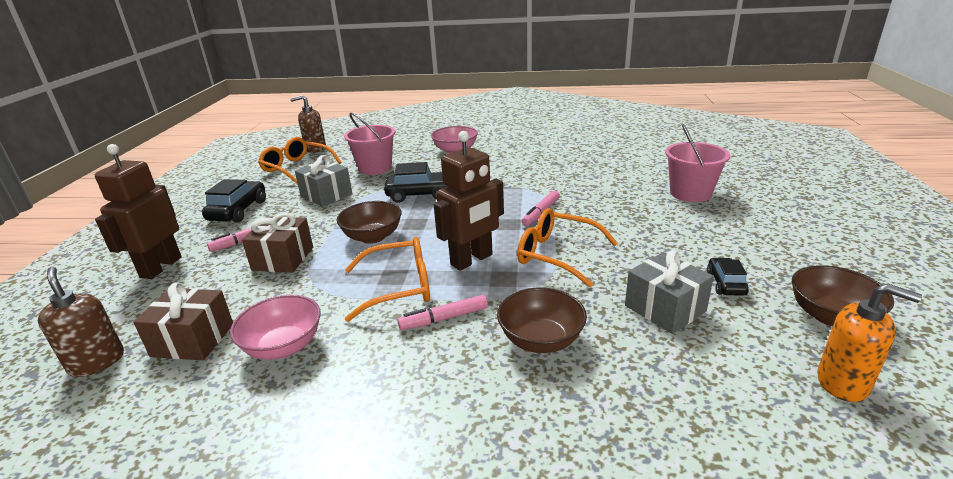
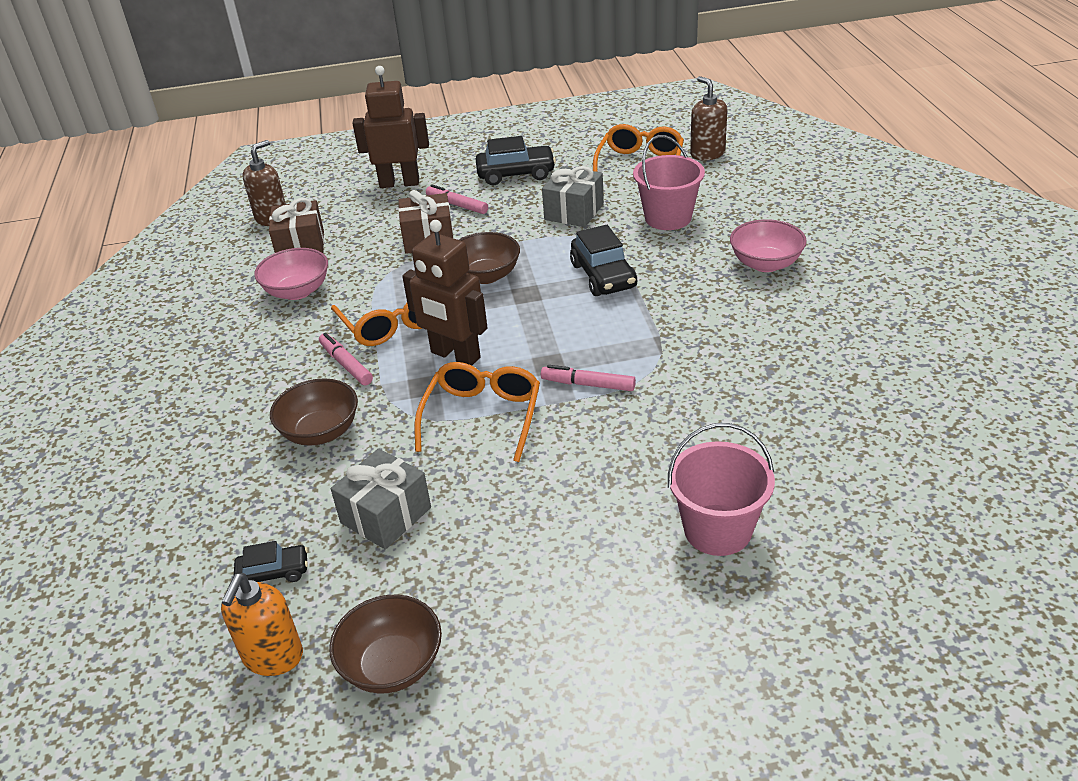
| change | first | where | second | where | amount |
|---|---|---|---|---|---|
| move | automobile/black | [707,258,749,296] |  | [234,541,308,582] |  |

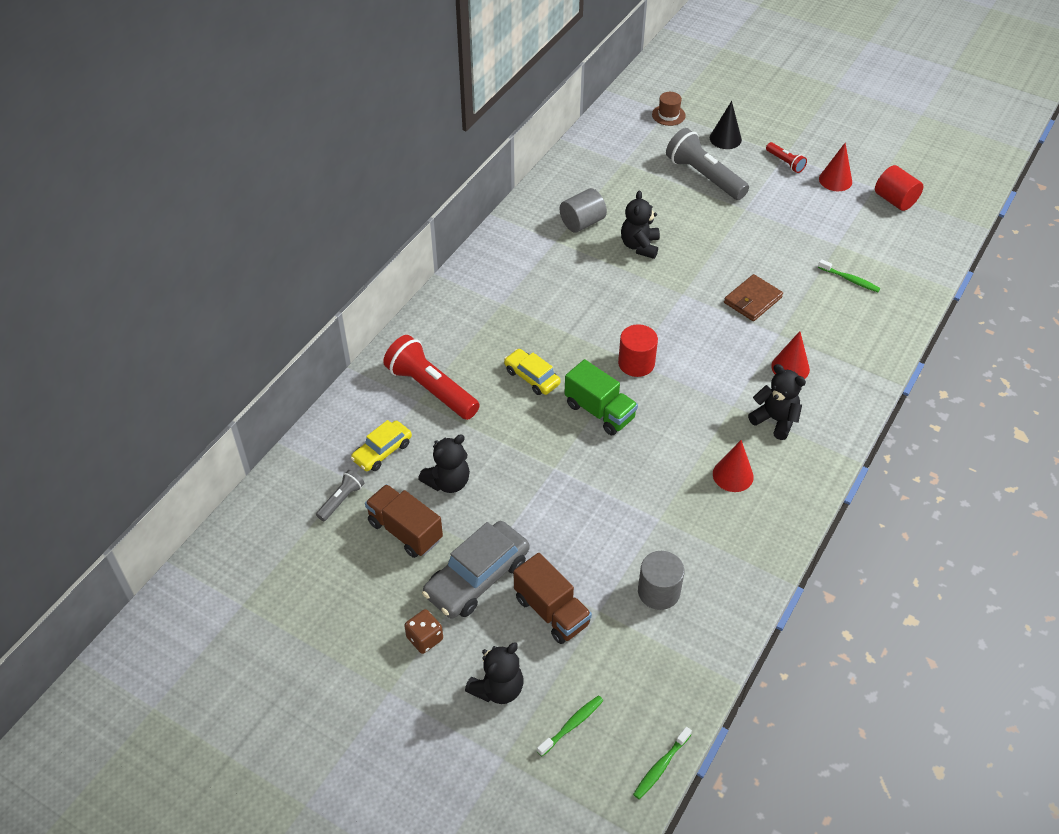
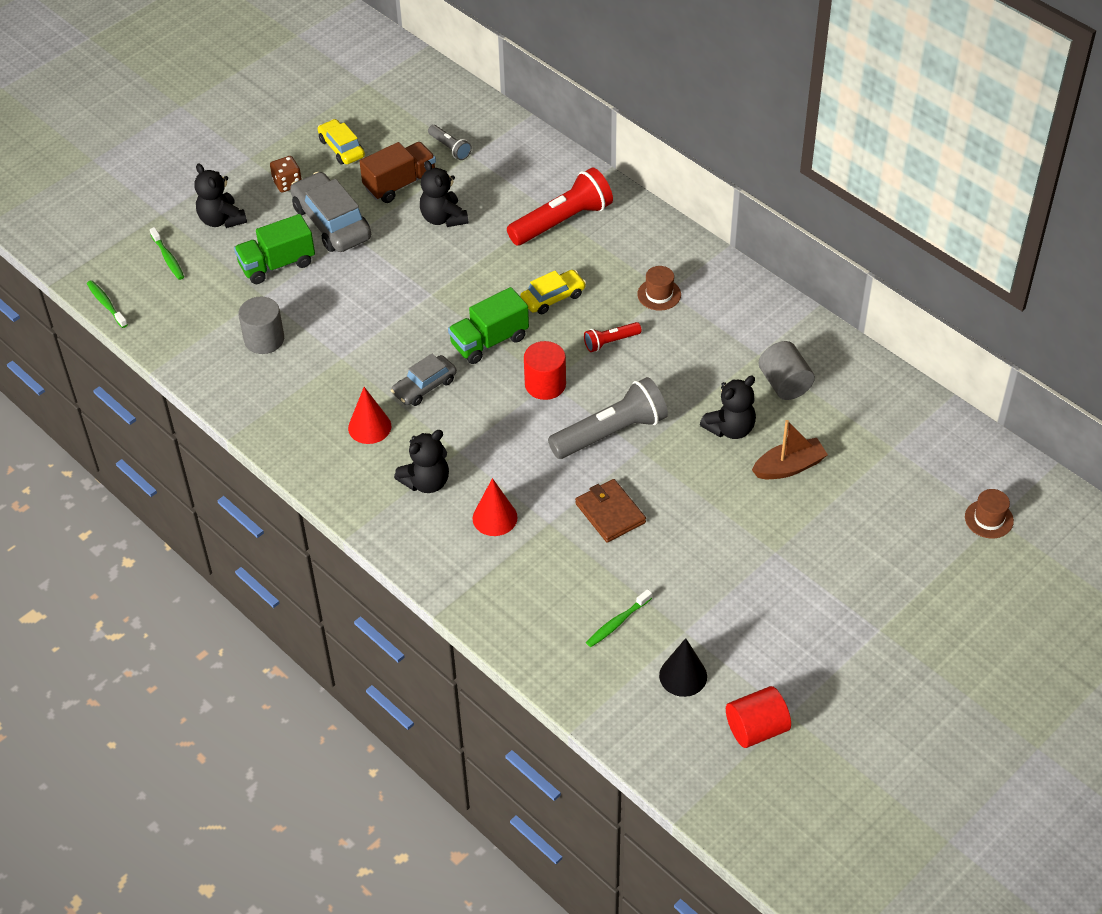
| change | first | where | second | where | amount |
|---|---|---|---|---|---|
| move | automobile/yellow | [351,420,412,471] |  | [318,119,365,165] |  |
| recolor | lorry/brown | [513,553,592,644] | lorry/green | [234,214,315,284] |  |
| rotate | teddy/black | [621,191,660,259] |  | [700,376,756,439] | 120 degrees clockwise |
| move | torch/ash-grey | [666,128,749,200] |  | [548,377,668,459] |  |
| move | solid cone/black | [710,101,742,149] |  | [659,638,707,697] |  |
| move | torch/red | [766,142,807,173] |  | [584,322,642,352] |  |
| delete | solid cone/red | [819,143,852,191] |  |  |  |
| insert |  |  | automobile/ash-grey | [391,354,457,406] |  |
| insert |  |  | tall hat/brown | [637,266,681,311] |  |
| insert |  |  | toy boat/brown | [752,420,828,479] |  |

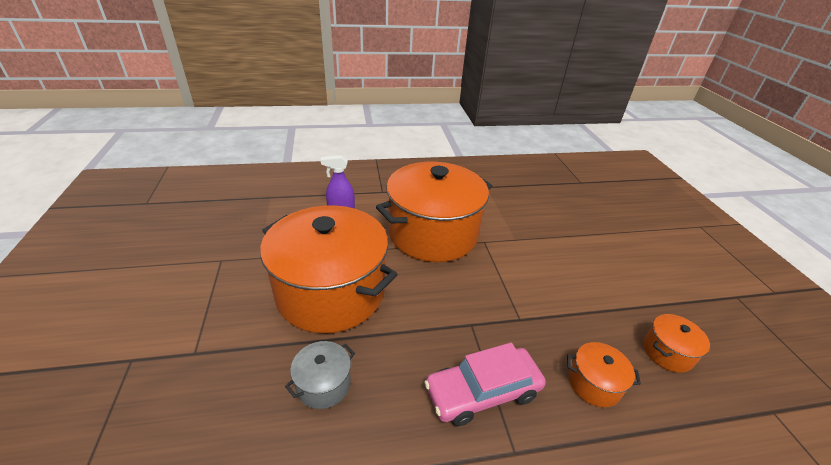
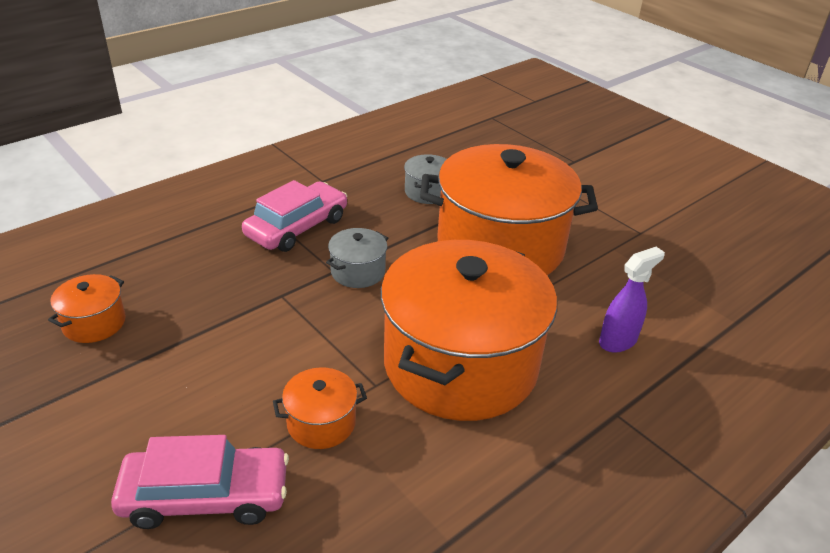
| change | first | where | second | where | amount |
|---|---|---|---|---|---|
| move | cooking pot/bright orange | [567,342,641,407] |  | [273,368,367,449] |  |
| insert |  |  | automobile/rose-pink | [111,435,289,529] |  |
| insert |  |  | cooking pot/ash-grey | [326,228,388,288] |  |

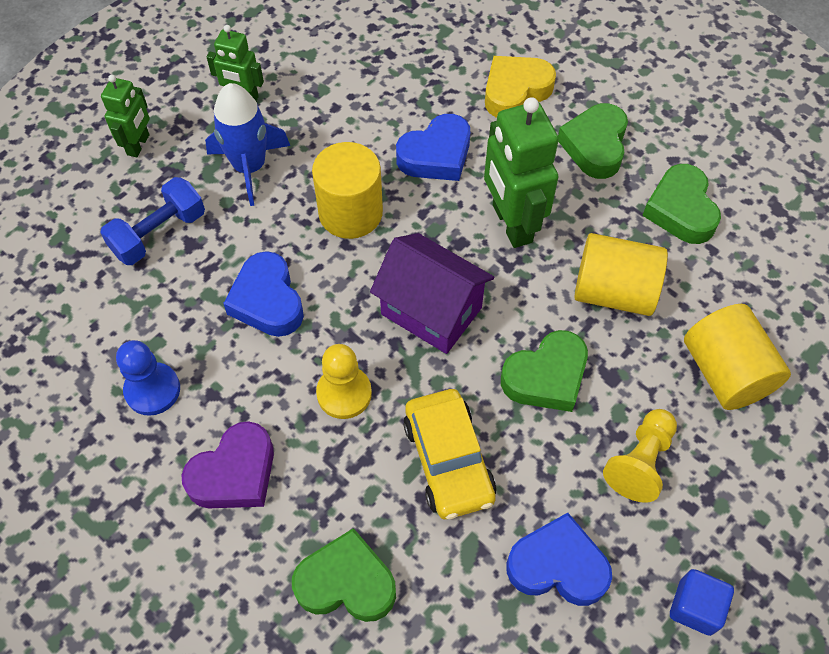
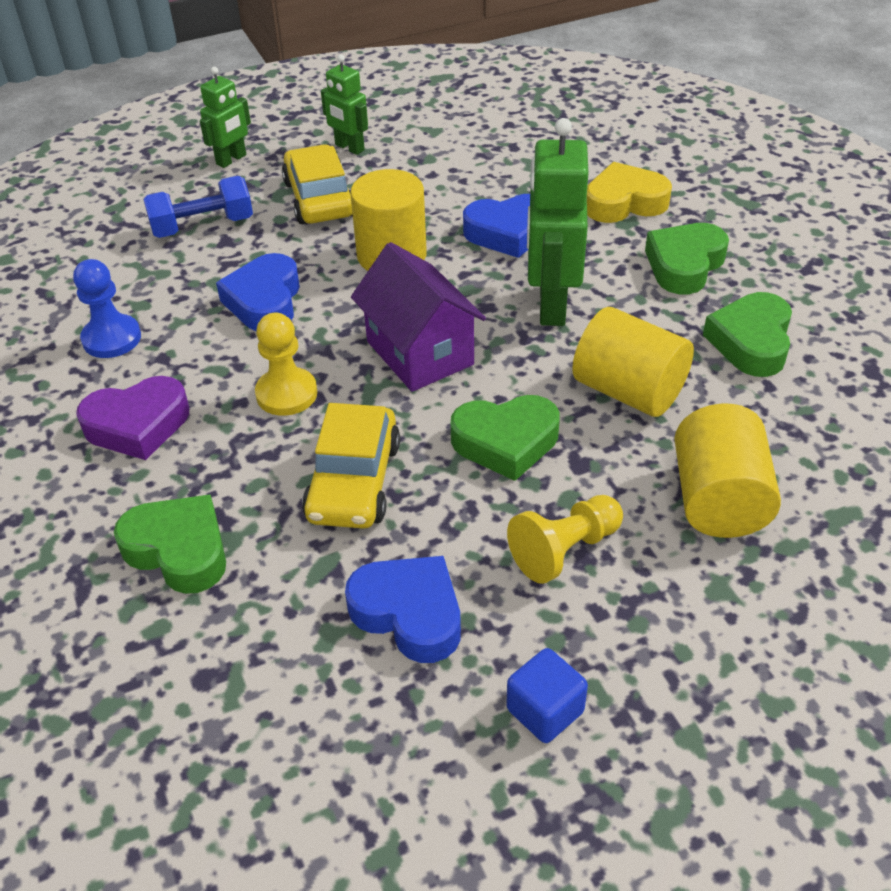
| change | first | where | second | where | amount |
|---|---|---|---|---|---|
| replace | toy rocket/blue | [205,83,290,206] | automobile/yellow | [282,144,353,224] |  |

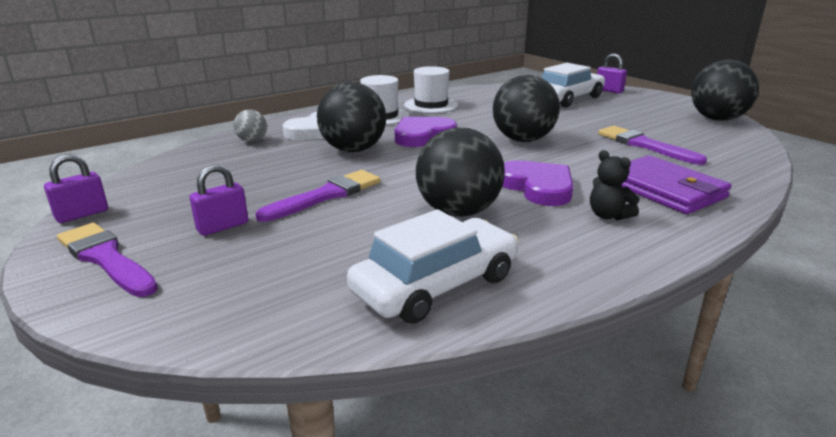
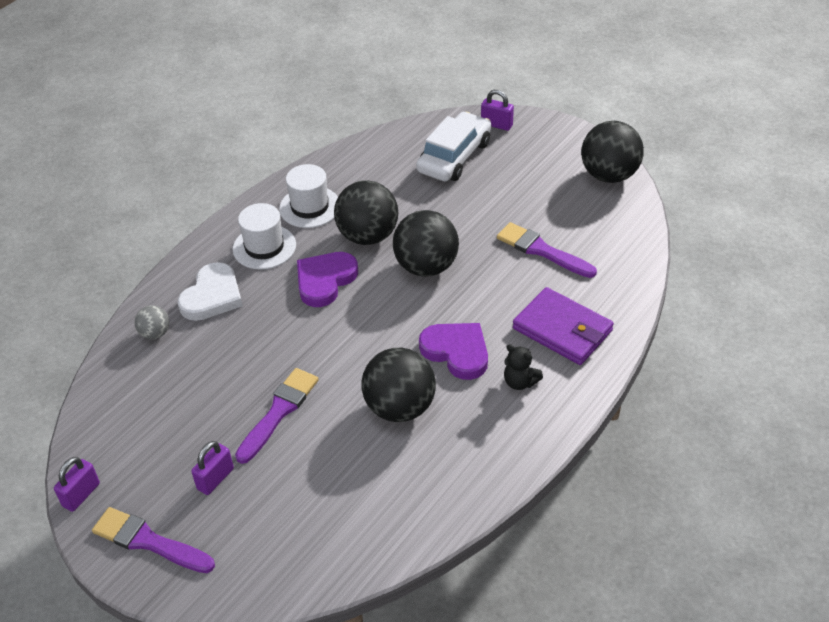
| change | first | where | second | where | amount |
|---|---|---|---|---|---|
| move | sphere/black | [317,82,386,152] |  | [334,181,398,245] |  |
| delete | automobile/snow-white | [347,209,518,324] |  |  |  |

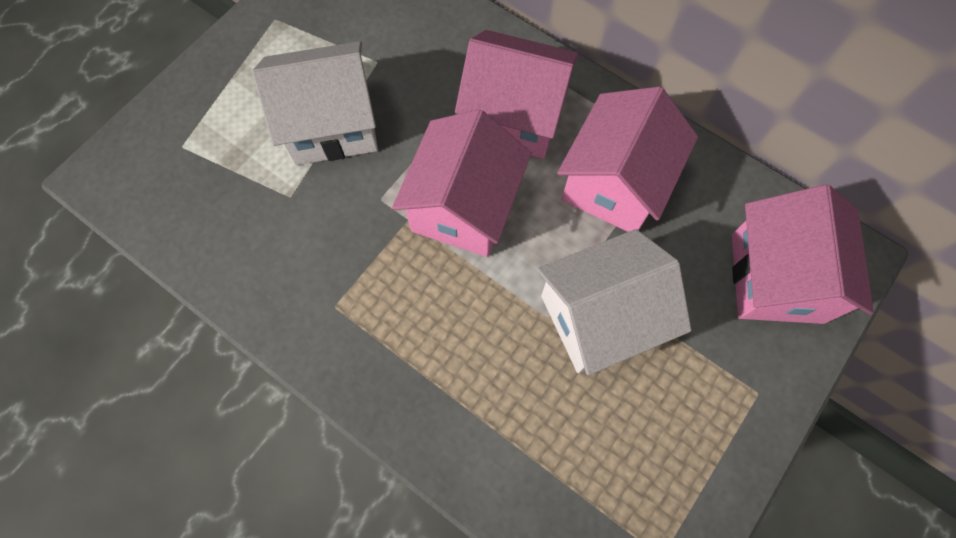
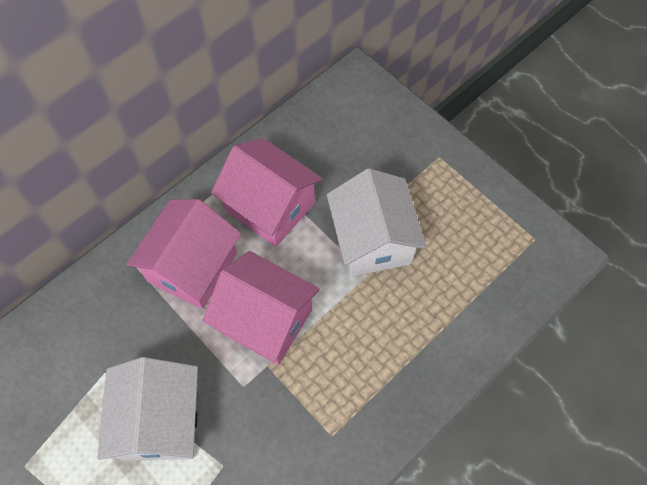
| change | first | where | second | where | amount |
|---|---|---|---|---|---|
| delete | toy house/rose-pink | [732,185,874,324] |  |  |  |

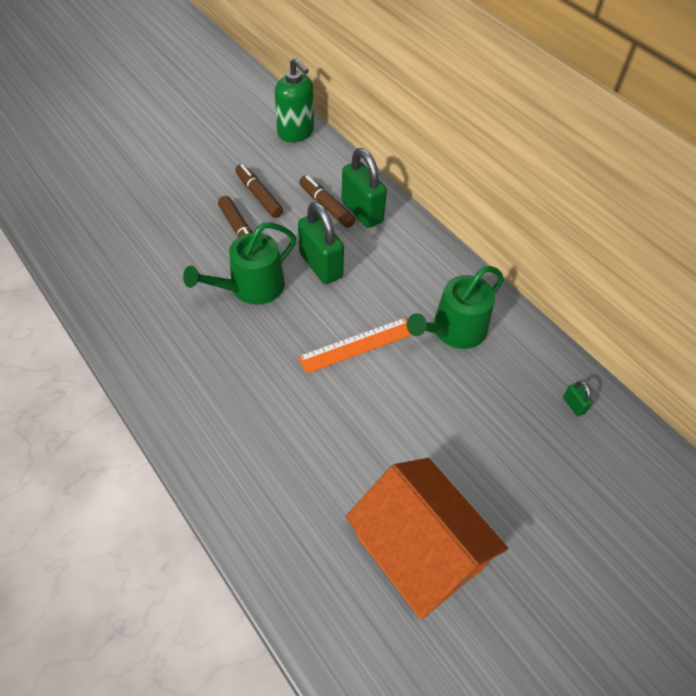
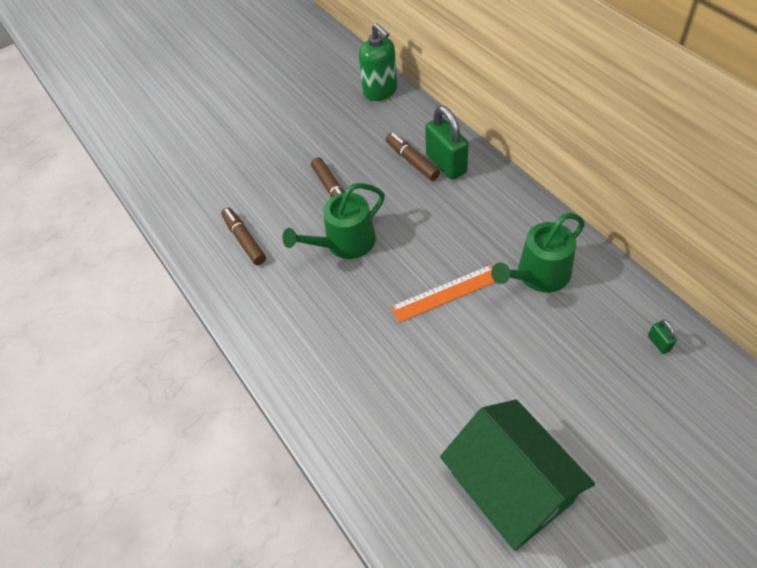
| change | first | where | second | where | amount |
|---|---|---|---|---|---|
| move | marker pen/brown | [235,164,283,218] |  | [221,207,266,265] |  |
| delete | padlock/green | [298,202,344,284] |  |  |  |
| recolor | toy house/bright orange | [346,458,508,619] | toy house/green | [440,399,595,551] |  |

══════

● Task prompt
Go through the data above and return each line containing the string "delete".

● Exercise output
| delete | solid cone/red | [819,143,852,191] |  |  |  |
| delete | automobile/snow-white | [347,209,518,324] |  |  |  |
| delete | toy house/rose-pink | [732,185,874,324] |  |  |  |
| delete | padlock/green | [298,202,344,284] |  |  |  |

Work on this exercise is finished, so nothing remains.